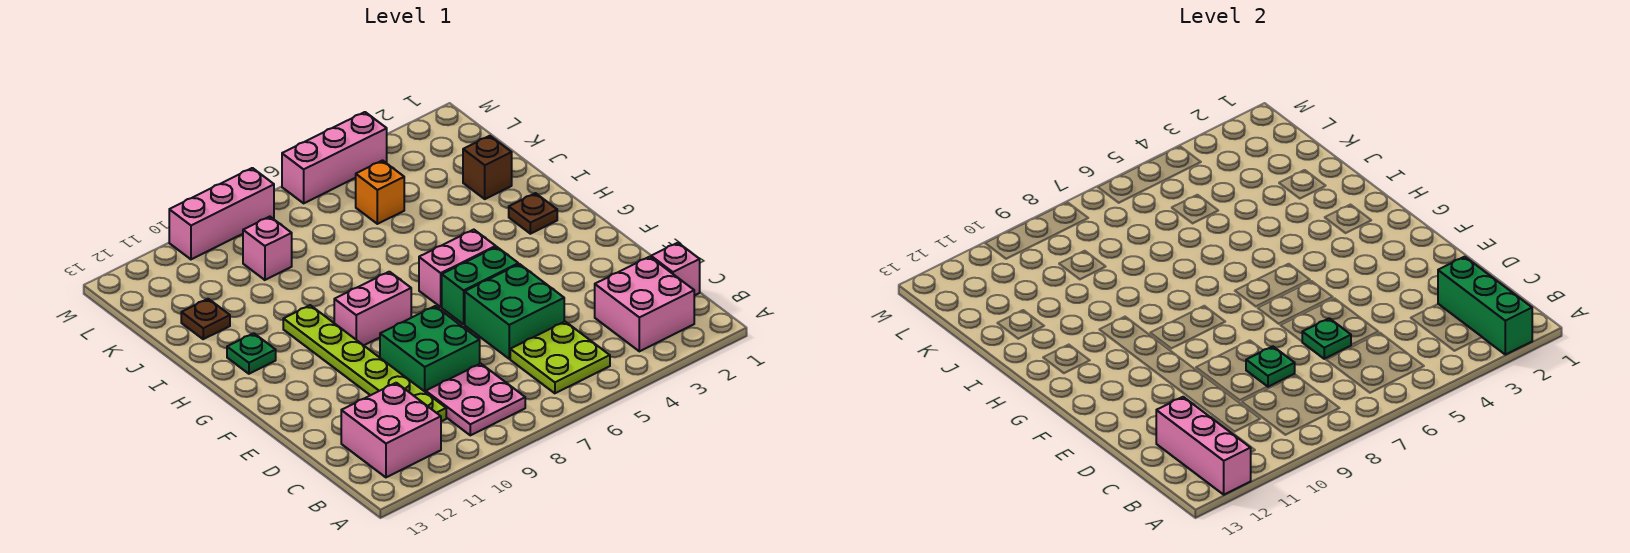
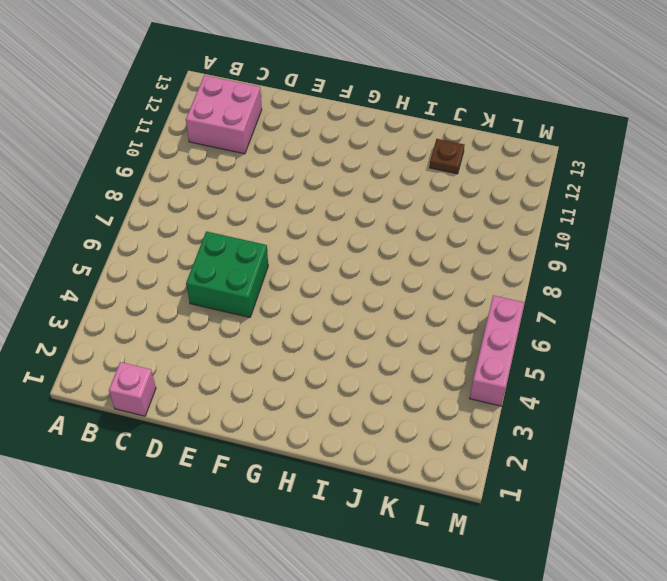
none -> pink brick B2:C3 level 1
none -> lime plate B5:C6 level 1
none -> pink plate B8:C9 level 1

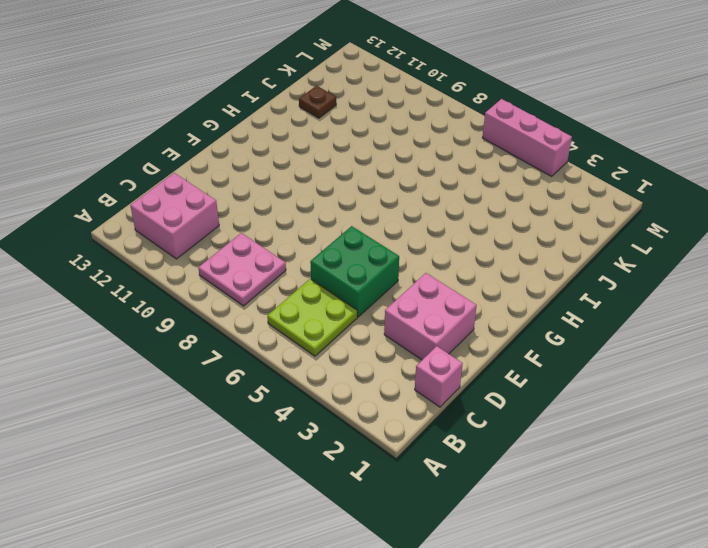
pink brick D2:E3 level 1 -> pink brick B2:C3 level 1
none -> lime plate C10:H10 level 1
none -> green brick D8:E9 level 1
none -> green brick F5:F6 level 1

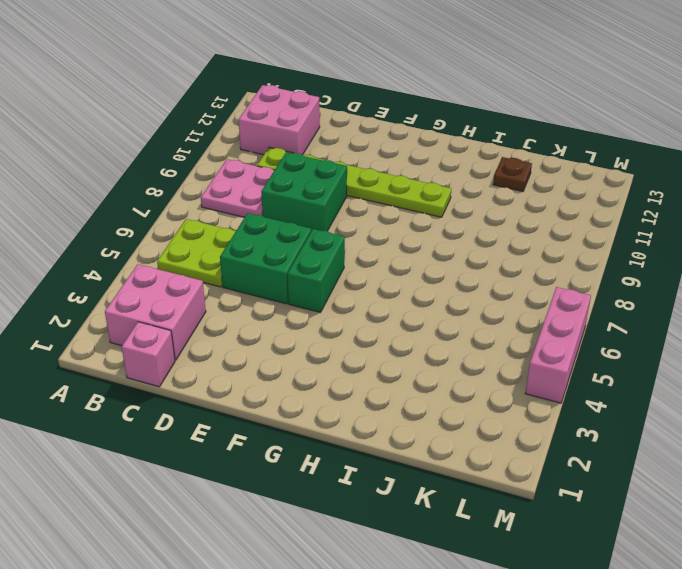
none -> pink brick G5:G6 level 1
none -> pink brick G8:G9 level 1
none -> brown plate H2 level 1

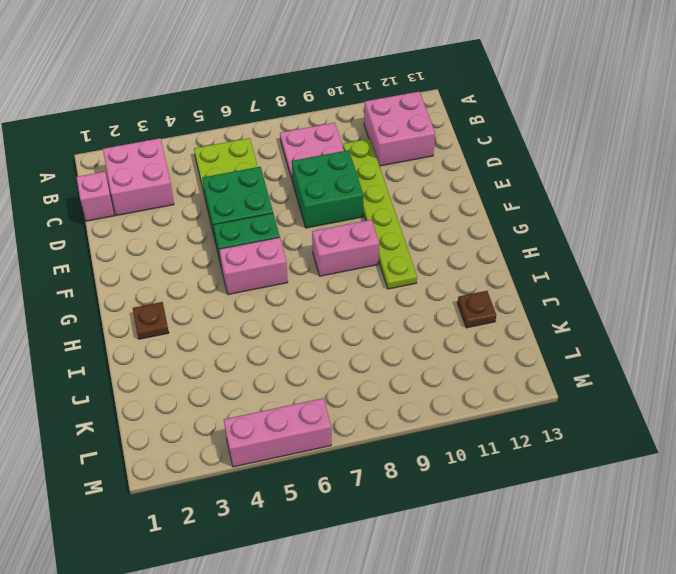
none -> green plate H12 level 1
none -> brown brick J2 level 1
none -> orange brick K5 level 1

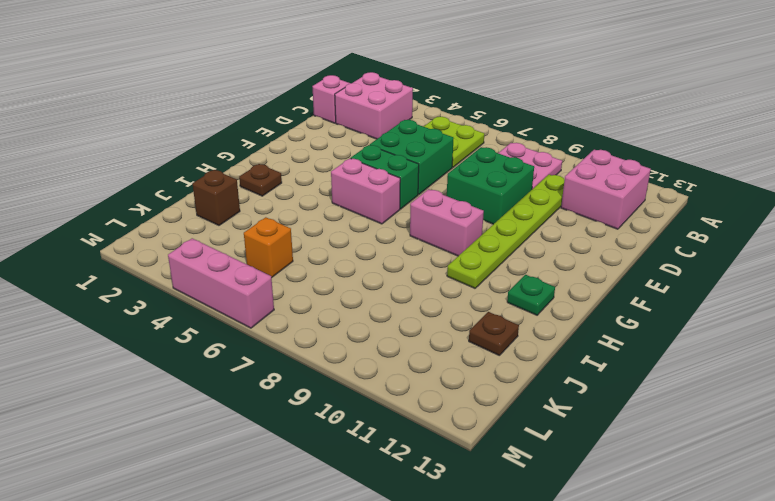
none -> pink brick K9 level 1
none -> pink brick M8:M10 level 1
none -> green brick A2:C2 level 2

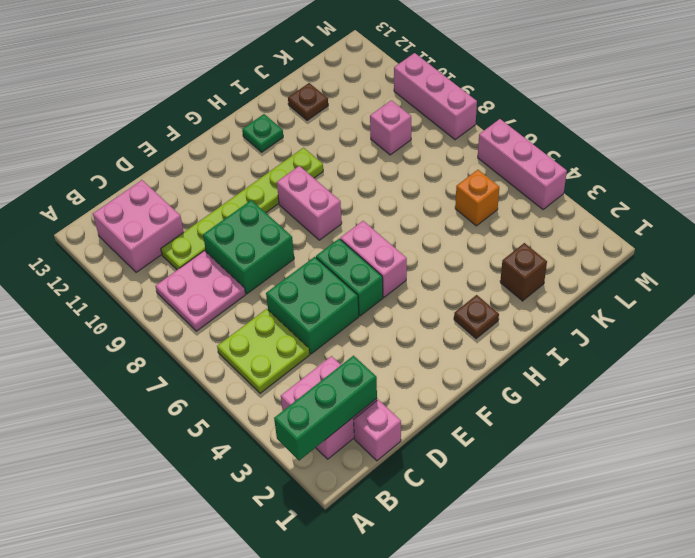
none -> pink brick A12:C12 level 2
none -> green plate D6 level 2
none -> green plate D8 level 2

* * *

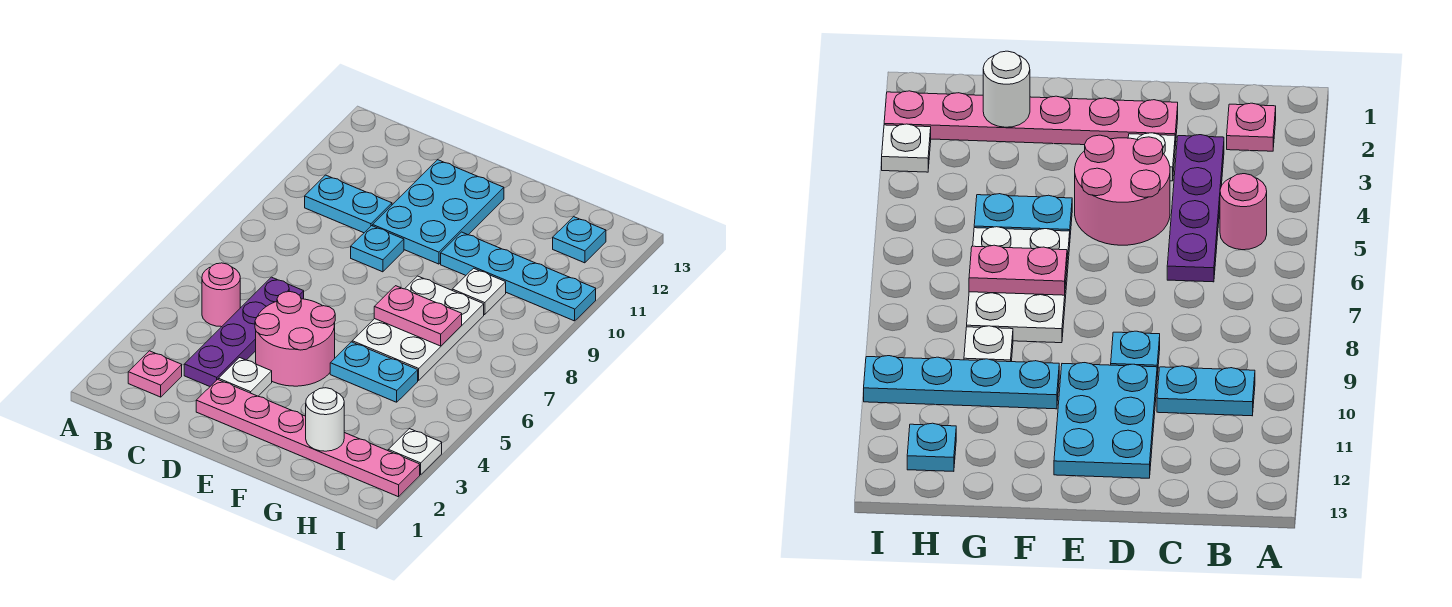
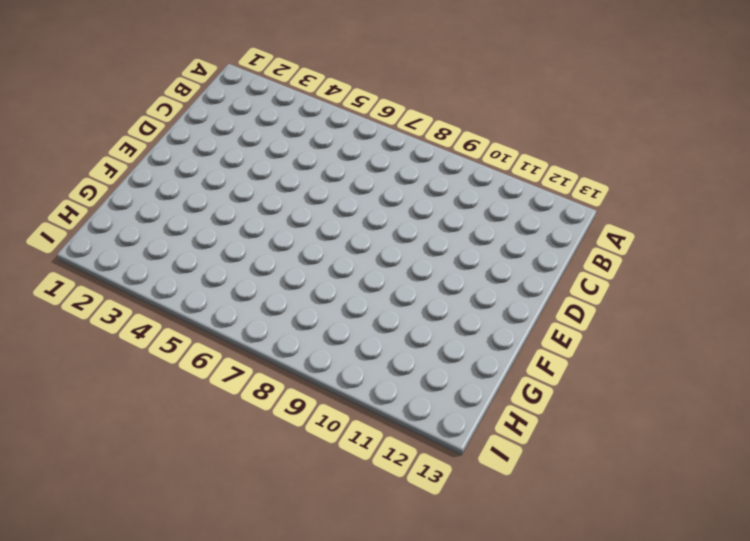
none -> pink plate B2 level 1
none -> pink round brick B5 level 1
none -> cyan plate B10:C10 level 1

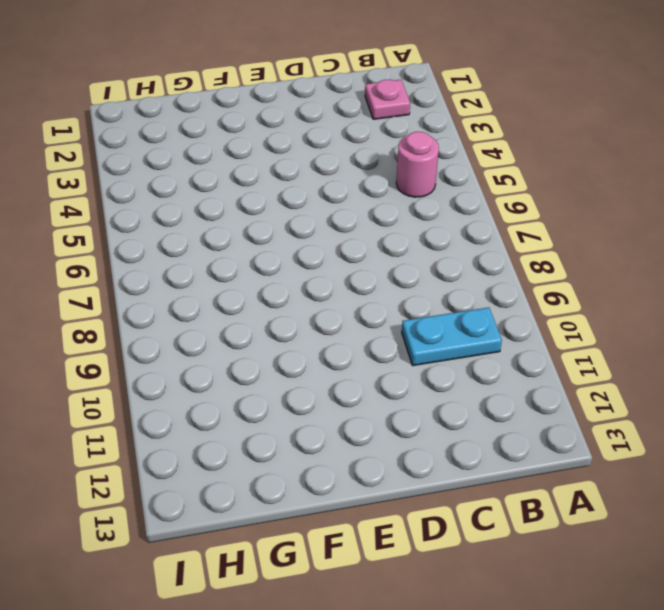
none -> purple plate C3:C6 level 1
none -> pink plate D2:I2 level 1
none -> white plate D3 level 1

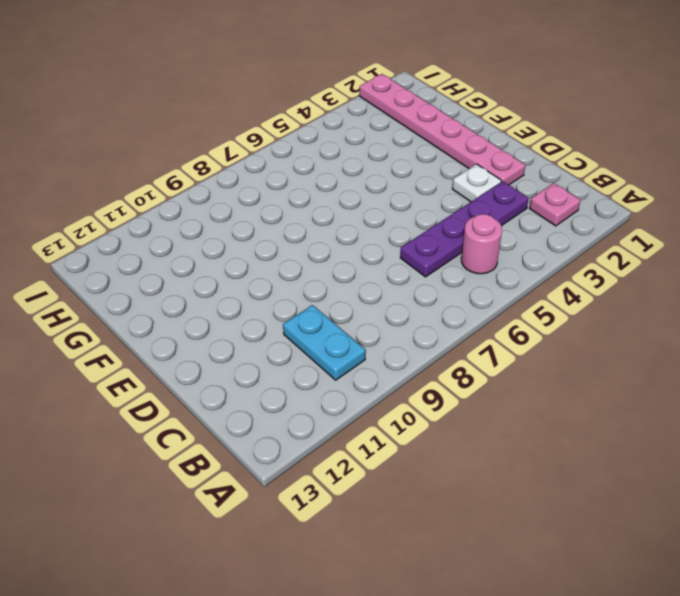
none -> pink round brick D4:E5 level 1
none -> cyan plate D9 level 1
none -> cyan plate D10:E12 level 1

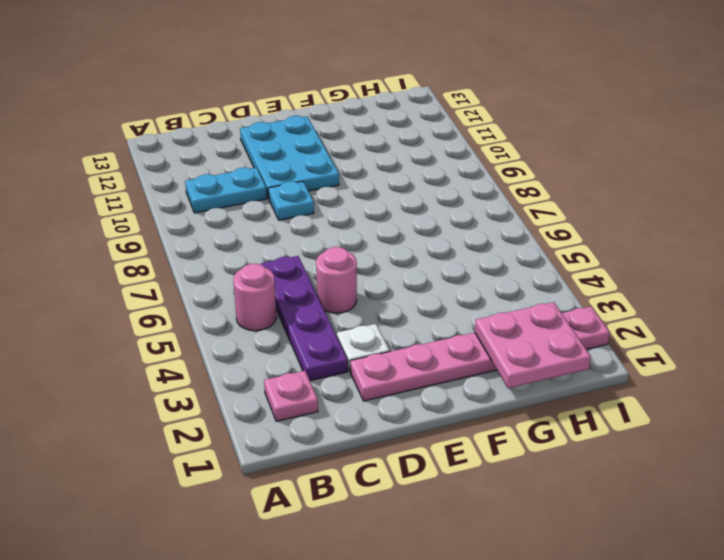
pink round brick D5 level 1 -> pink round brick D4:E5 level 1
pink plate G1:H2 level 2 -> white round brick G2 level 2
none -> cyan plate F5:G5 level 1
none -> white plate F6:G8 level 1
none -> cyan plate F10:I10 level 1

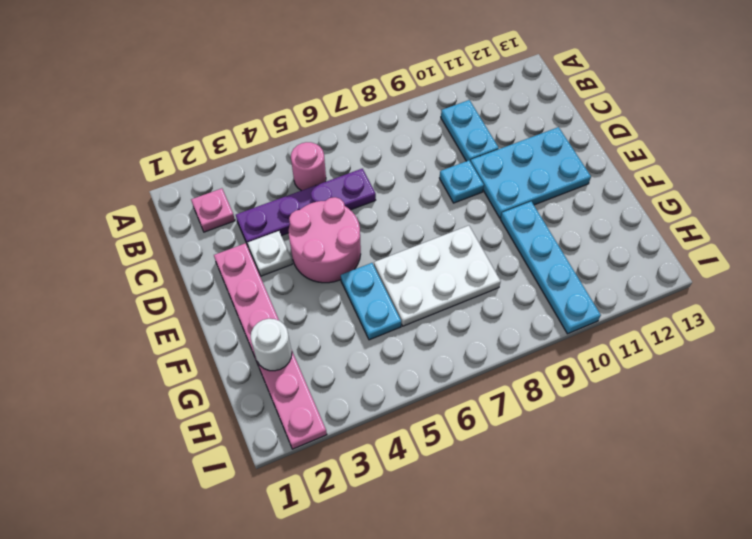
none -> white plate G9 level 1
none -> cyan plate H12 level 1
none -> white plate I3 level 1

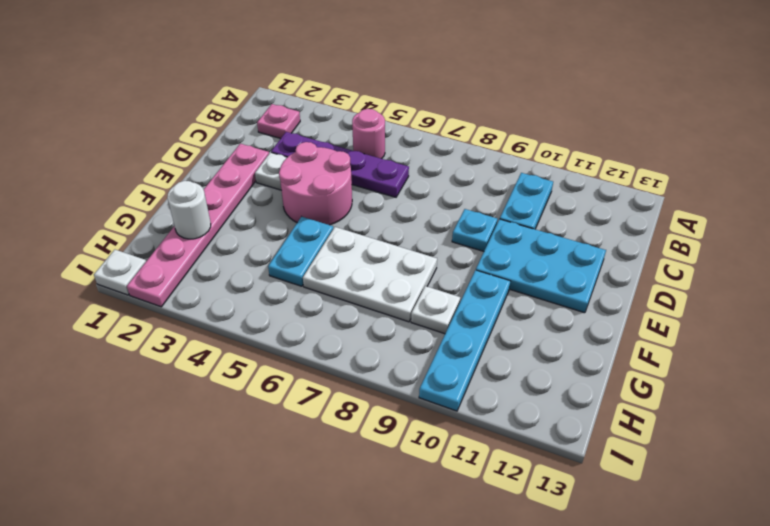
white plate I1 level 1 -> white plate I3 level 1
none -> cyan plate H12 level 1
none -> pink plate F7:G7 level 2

# What the exercise asks
What do the entries above read from the line containing "none -> pink brick B2:C3 level 1" through the line containing "none -> green plate H12 level 1"? Output those lines exactly, both ends included, with the pictures left out.

# Task output
none -> pink brick B2:C3 level 1
none -> lime plate B5:C6 level 1
none -> pink plate B8:C9 level 1

pink brick D2:E3 level 1 -> pink brick B2:C3 level 1
none -> lime plate C10:H10 level 1
none -> green brick D8:E9 level 1
none -> green brick F5:F6 level 1

none -> pink brick G5:G6 level 1
none -> pink brick G8:G9 level 1
none -> brown plate H2 level 1

none -> green plate H12 level 1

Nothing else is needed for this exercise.